── Data records ──
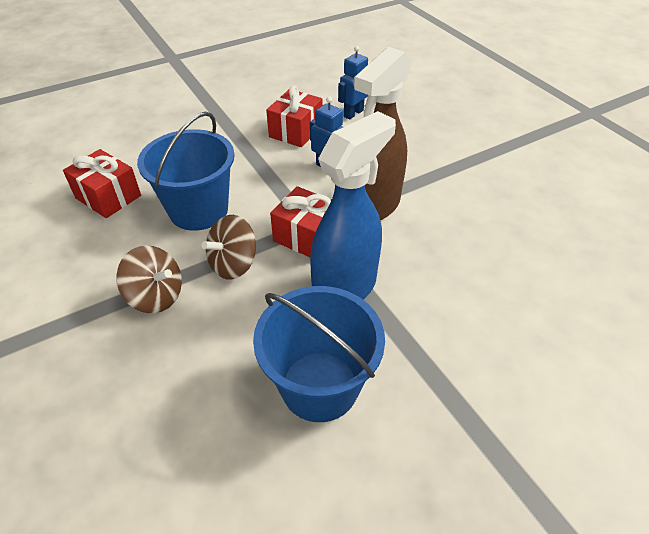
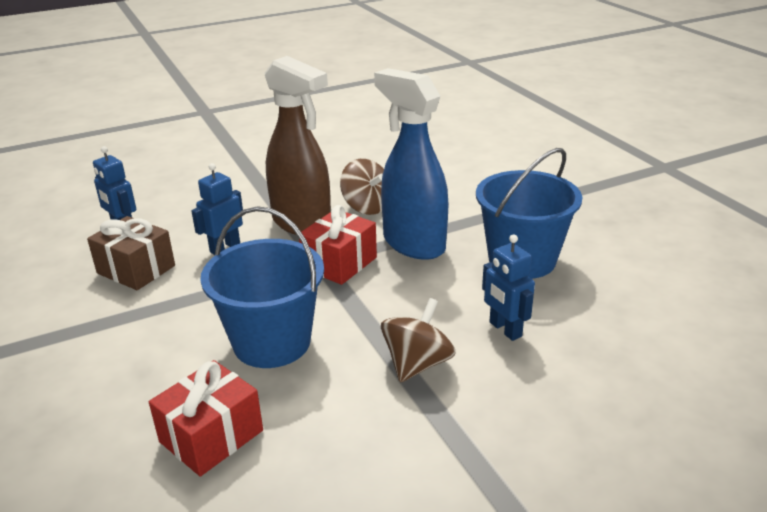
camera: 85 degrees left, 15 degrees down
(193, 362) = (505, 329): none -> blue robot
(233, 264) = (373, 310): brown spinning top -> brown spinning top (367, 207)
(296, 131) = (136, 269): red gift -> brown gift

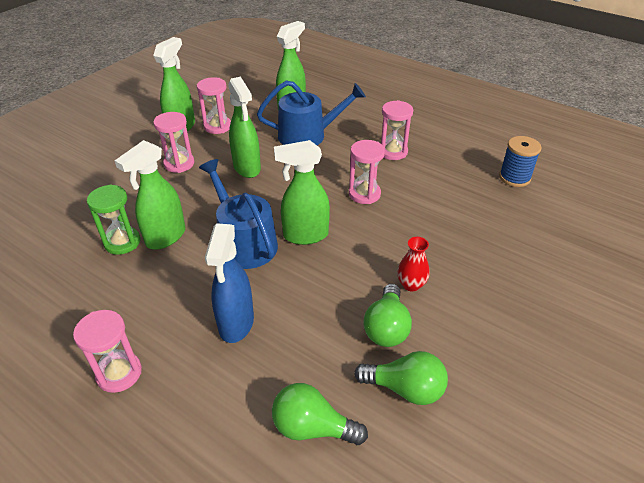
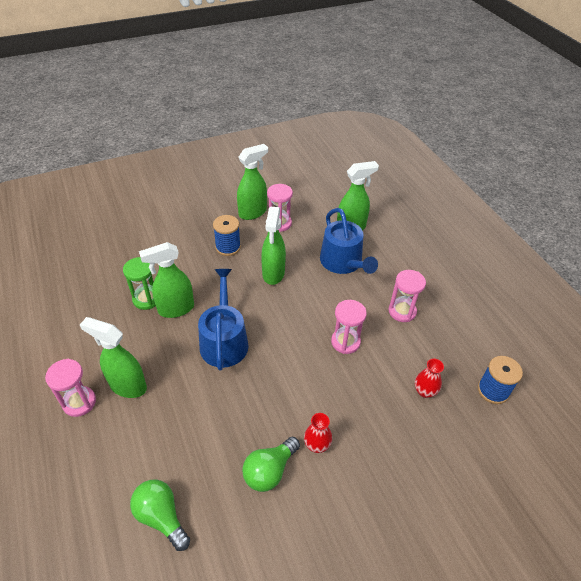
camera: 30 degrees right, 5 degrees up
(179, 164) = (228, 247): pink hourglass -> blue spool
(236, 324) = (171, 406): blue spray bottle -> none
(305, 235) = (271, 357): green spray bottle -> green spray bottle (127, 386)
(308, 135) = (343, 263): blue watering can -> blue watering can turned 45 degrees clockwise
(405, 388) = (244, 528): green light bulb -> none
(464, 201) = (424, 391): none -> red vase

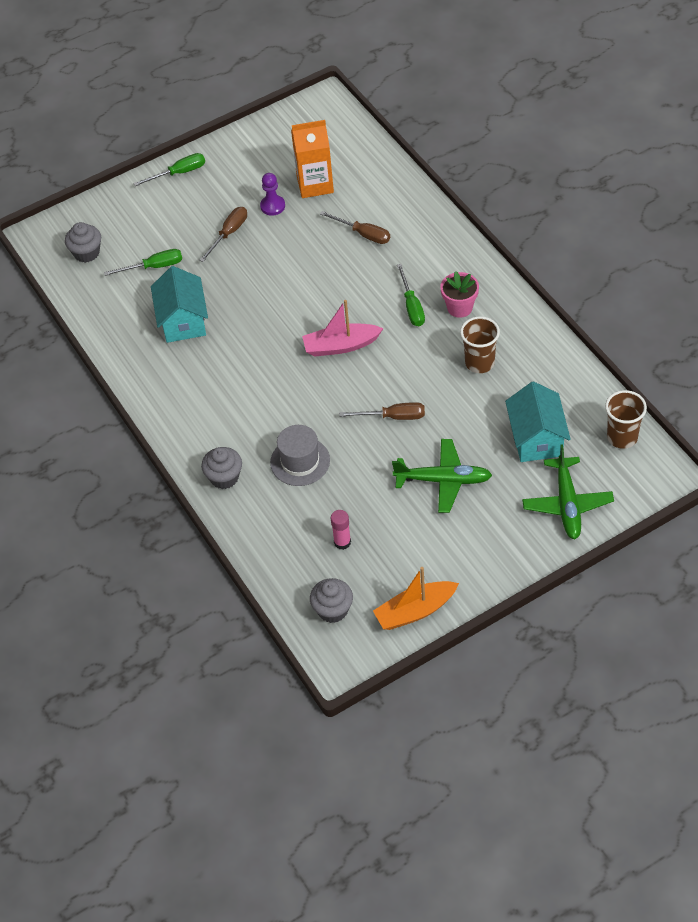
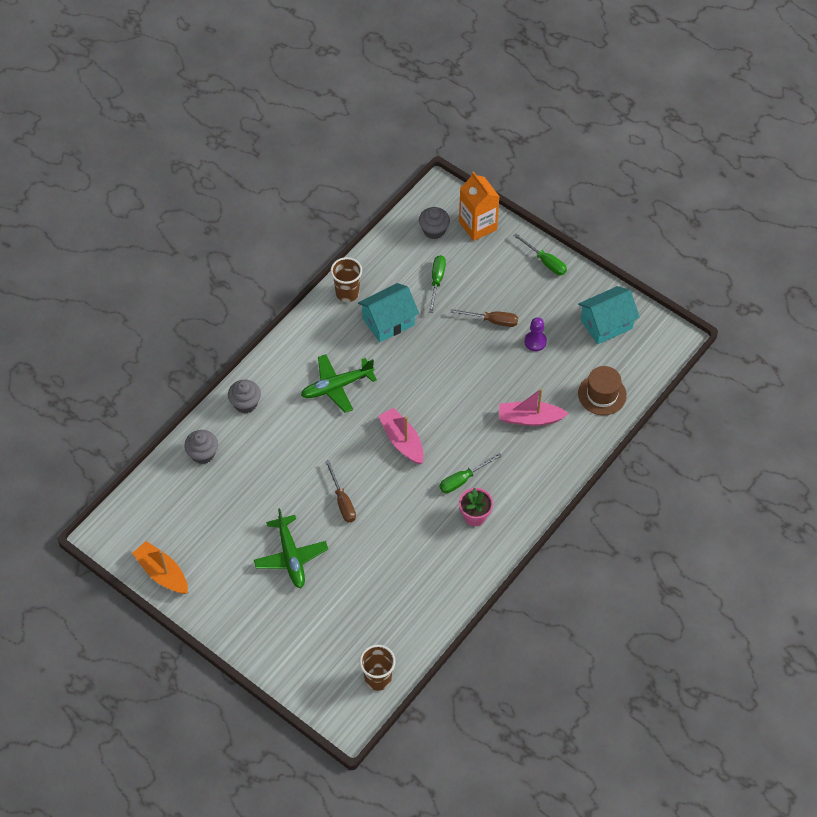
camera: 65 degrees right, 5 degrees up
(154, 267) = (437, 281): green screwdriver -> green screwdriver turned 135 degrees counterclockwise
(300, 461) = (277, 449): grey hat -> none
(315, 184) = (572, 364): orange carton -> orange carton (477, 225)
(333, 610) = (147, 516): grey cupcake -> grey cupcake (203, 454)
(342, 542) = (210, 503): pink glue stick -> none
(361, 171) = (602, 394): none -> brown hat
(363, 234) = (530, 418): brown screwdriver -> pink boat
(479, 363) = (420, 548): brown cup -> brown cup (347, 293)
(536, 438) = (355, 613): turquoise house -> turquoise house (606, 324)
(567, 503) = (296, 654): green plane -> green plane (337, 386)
───
§ **What you are asked to do**
Return the records above exactly as written, but without any of the pictures.

§ **Result**
camera: 85 degrees left, 15 degrees down
(193, 362) = (505, 329): none -> blue robot
(233, 264) = (373, 310): brown spinning top -> brown spinning top (367, 207)
(296, 131) = (136, 269): red gift -> brown gift

camera: 30 degrees right, 5 degrees up
(179, 164) = (228, 247): pink hourglass -> blue spool
(236, 324) = (171, 406): blue spray bottle -> none
(305, 235) = (271, 357): green spray bottle -> green spray bottle (127, 386)
(308, 135) = (343, 263): blue watering can -> blue watering can turned 45 degrees clockwise
(405, 388) = (244, 528): green light bulb -> none
(464, 201) = (424, 391): none -> red vase

camera: 65 degrees right, 5 degrees up
(154, 267) = (437, 281): green screwdriver -> green screwdriver turned 135 degrees counterclockwise
(300, 461) = (277, 449): grey hat -> none
(315, 184) = (572, 364): orange carton -> orange carton (477, 225)
(333, 610) = (147, 516): grey cupcake -> grey cupcake (203, 454)
(342, 542) = (210, 503): pink glue stick -> none
(361, 171) = (602, 394): none -> brown hat
(363, 234) = (530, 418): brown screwdriver -> pink boat
(479, 363) = (420, 548): brown cup -> brown cup (347, 293)
(536, 438) = (355, 613): turquoise house -> turquoise house (606, 324)
(567, 503) = (296, 654): green plane -> green plane (337, 386)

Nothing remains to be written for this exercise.